Material provided Block Start

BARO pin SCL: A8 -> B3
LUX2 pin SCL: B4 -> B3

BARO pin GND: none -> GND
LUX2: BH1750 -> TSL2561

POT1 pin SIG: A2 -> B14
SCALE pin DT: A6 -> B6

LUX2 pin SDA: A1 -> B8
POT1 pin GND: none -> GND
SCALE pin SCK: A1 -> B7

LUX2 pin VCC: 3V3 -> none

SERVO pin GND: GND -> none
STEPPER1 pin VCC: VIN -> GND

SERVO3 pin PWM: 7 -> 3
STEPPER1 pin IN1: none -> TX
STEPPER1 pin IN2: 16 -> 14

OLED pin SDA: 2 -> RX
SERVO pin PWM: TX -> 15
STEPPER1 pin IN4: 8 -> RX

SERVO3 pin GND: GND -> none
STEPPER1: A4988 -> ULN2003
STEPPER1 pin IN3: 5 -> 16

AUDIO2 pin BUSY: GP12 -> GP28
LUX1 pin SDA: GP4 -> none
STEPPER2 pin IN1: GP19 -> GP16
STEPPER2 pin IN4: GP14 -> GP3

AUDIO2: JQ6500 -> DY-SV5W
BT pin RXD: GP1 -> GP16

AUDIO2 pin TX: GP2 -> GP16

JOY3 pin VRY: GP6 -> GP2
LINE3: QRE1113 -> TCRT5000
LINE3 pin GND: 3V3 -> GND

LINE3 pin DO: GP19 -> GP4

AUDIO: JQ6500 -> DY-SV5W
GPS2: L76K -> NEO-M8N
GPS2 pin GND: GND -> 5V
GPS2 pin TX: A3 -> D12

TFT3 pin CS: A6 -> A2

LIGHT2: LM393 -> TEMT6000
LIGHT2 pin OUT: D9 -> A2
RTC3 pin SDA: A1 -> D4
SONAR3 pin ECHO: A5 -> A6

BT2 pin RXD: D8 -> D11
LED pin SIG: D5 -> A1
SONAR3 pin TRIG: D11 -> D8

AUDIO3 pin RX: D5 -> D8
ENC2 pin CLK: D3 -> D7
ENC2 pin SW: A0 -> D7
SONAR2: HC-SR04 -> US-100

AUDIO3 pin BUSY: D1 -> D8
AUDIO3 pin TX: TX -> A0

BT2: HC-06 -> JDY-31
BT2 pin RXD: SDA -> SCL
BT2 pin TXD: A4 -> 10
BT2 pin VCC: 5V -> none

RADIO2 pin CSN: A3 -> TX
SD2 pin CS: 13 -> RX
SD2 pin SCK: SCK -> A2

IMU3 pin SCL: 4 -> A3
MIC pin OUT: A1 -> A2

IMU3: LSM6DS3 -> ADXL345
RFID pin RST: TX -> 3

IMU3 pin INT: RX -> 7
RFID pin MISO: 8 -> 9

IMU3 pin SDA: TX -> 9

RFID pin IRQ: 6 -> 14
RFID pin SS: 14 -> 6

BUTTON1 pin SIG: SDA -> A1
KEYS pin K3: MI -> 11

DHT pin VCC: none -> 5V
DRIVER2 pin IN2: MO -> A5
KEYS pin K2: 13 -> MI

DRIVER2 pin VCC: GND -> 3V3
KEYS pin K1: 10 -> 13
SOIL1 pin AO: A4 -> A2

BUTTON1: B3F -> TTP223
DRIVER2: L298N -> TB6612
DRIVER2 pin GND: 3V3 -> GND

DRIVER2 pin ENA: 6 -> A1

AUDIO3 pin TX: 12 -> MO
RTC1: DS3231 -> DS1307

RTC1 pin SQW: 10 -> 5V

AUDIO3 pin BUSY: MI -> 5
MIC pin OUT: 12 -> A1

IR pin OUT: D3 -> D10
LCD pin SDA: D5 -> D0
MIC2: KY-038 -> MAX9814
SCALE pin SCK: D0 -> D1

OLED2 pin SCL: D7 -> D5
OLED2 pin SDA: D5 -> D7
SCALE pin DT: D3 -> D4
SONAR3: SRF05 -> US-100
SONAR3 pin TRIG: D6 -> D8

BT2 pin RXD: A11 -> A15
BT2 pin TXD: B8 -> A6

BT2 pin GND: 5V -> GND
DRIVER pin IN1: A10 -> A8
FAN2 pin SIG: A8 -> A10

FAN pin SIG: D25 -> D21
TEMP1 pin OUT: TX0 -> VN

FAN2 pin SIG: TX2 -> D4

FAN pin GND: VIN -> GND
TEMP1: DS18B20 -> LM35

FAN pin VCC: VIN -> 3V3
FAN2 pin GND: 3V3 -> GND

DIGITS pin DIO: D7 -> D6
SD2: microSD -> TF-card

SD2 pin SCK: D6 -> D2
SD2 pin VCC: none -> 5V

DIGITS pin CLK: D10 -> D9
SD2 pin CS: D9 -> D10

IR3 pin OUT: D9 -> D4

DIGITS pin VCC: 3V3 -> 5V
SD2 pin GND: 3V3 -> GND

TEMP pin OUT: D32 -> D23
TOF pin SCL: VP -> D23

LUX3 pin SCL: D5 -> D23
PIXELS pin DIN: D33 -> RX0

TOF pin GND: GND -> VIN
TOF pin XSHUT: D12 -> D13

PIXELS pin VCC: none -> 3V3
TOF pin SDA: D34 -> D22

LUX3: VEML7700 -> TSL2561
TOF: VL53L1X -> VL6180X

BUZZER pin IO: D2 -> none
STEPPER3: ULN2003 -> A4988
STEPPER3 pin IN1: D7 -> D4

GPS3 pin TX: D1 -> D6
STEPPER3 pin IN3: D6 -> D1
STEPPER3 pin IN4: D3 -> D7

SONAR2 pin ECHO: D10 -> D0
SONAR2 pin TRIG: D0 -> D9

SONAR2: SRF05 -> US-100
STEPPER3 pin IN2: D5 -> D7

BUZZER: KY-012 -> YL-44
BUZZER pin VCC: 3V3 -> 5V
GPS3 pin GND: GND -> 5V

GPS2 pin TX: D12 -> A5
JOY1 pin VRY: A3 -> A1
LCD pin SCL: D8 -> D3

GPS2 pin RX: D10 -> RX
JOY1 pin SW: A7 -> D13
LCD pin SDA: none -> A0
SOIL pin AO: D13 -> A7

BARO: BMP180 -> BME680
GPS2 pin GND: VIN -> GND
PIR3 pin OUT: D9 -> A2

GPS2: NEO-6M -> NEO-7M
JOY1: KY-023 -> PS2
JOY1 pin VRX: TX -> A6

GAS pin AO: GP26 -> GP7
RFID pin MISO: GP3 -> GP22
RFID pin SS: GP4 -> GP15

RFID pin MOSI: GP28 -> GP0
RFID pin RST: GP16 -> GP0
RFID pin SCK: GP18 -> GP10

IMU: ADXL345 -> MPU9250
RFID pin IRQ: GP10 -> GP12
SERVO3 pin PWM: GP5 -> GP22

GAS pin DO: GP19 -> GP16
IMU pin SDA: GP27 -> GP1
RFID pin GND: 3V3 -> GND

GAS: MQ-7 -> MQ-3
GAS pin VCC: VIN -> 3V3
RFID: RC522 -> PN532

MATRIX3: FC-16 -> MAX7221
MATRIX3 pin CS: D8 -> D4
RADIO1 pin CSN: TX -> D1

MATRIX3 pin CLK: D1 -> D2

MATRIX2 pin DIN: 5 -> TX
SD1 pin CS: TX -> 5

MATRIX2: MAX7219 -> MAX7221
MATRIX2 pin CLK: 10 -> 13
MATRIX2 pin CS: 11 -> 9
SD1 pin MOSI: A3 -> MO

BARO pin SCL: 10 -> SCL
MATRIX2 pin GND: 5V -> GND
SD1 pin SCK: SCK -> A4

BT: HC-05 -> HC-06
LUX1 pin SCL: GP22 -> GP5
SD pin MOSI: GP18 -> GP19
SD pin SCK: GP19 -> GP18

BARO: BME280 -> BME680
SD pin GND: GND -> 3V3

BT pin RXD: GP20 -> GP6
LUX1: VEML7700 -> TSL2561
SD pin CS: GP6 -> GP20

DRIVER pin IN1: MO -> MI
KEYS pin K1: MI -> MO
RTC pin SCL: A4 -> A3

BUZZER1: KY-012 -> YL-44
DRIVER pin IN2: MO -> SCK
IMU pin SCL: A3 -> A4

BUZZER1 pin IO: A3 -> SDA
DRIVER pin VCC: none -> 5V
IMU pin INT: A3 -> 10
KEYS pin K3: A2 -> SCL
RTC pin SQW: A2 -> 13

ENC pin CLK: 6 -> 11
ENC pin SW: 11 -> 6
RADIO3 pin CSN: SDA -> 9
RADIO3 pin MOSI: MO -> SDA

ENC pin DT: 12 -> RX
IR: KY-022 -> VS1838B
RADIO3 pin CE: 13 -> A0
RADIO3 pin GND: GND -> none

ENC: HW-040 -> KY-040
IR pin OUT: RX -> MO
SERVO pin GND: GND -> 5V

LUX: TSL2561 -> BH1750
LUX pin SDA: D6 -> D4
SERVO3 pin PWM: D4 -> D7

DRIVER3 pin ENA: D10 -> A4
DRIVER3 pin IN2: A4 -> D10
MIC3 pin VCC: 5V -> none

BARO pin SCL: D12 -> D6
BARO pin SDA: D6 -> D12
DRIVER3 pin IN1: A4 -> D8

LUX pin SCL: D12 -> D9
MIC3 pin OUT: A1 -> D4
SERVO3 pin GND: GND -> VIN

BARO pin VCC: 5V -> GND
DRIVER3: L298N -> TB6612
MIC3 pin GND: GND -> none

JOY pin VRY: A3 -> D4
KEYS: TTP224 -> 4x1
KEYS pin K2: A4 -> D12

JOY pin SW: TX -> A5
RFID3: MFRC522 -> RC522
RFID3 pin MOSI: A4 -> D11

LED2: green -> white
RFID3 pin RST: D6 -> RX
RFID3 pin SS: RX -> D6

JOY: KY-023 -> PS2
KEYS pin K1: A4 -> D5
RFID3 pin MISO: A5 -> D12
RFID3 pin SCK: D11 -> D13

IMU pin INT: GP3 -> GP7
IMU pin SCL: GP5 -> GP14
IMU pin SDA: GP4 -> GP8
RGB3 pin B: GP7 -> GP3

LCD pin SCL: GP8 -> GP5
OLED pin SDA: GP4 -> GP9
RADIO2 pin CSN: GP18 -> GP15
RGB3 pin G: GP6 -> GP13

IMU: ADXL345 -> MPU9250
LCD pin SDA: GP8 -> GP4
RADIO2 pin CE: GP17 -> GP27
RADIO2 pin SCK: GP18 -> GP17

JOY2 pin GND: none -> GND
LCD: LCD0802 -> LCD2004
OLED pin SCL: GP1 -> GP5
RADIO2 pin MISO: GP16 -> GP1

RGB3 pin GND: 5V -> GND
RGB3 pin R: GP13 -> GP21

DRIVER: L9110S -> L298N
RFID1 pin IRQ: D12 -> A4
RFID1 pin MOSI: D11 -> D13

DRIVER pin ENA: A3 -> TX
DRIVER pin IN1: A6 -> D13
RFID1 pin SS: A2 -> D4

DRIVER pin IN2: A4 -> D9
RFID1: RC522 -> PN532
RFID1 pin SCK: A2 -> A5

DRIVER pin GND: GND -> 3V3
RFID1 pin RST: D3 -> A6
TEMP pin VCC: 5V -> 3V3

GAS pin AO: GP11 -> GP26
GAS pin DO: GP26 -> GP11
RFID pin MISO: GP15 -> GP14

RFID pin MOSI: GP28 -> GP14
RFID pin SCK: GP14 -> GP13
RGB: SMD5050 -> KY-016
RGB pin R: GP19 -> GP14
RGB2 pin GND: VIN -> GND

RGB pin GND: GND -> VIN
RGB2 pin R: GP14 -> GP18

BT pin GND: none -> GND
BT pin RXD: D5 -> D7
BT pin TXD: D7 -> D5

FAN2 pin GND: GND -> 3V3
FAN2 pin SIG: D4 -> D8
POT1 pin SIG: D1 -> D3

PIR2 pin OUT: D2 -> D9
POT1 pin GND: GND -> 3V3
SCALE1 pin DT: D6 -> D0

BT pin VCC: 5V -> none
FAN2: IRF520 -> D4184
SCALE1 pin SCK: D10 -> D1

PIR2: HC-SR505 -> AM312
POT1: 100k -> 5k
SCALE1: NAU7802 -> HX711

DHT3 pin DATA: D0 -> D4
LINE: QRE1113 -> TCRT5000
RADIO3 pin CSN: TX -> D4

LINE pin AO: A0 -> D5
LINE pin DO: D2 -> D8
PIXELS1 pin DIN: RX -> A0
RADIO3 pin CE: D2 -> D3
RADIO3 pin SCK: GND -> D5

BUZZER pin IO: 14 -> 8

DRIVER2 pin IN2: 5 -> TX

Material provided Block End

→ **Exercise objective**
There is a line with "IR: KY-022 -> VS1838B" and a line with "RFID1 pin IRQ: D12 -> A4" above. Copy exactly those two lines and all lines between them, with nothing else.

→ **Reply to the task**
IR: KY-022 -> VS1838B
RADIO3 pin CE: 13 -> A0
RADIO3 pin GND: GND -> none

ENC: HW-040 -> KY-040
IR pin OUT: RX -> MO
SERVO pin GND: GND -> 5V

LUX: TSL2561 -> BH1750
LUX pin SDA: D6 -> D4
SERVO3 pin PWM: D4 -> D7

DRIVER3 pin ENA: D10 -> A4
DRIVER3 pin IN2: A4 -> D10
MIC3 pin VCC: 5V -> none

BARO pin SCL: D12 -> D6
BARO pin SDA: D6 -> D12
DRIVER3 pin IN1: A4 -> D8

LUX pin SCL: D12 -> D9
MIC3 pin OUT: A1 -> D4
SERVO3 pin GND: GND -> VIN

BARO pin VCC: 5V -> GND
DRIVER3: L298N -> TB6612
MIC3 pin GND: GND -> none

JOY pin VRY: A3 -> D4
KEYS: TTP224 -> 4x1
KEYS pin K2: A4 -> D12

JOY pin SW: TX -> A5
RFID3: MFRC522 -> RC522
RFID3 pin MOSI: A4 -> D11

LED2: green -> white
RFID3 pin RST: D6 -> RX
RFID3 pin SS: RX -> D6

JOY: KY-023 -> PS2
KEYS pin K1: A4 -> D5
RFID3 pin MISO: A5 -> D12
RFID3 pin SCK: D11 -> D13

IMU pin INT: GP3 -> GP7
IMU pin SCL: GP5 -> GP14
IMU pin SDA: GP4 -> GP8
RGB3 pin B: GP7 -> GP3

LCD pin SCL: GP8 -> GP5
OLED pin SDA: GP4 -> GP9
RADIO2 pin CSN: GP18 -> GP15
RGB3 pin G: GP6 -> GP13

IMU: ADXL345 -> MPU9250
LCD pin SDA: GP8 -> GP4
RADIO2 pin CE: GP17 -> GP27
RADIO2 pin SCK: GP18 -> GP17

JOY2 pin GND: none -> GND
LCD: LCD0802 -> LCD2004
OLED pin SCL: GP1 -> GP5
RADIO2 pin MISO: GP16 -> GP1

RGB3 pin GND: 5V -> GND
RGB3 pin R: GP13 -> GP21

DRIVER: L9110S -> L298N
RFID1 pin IRQ: D12 -> A4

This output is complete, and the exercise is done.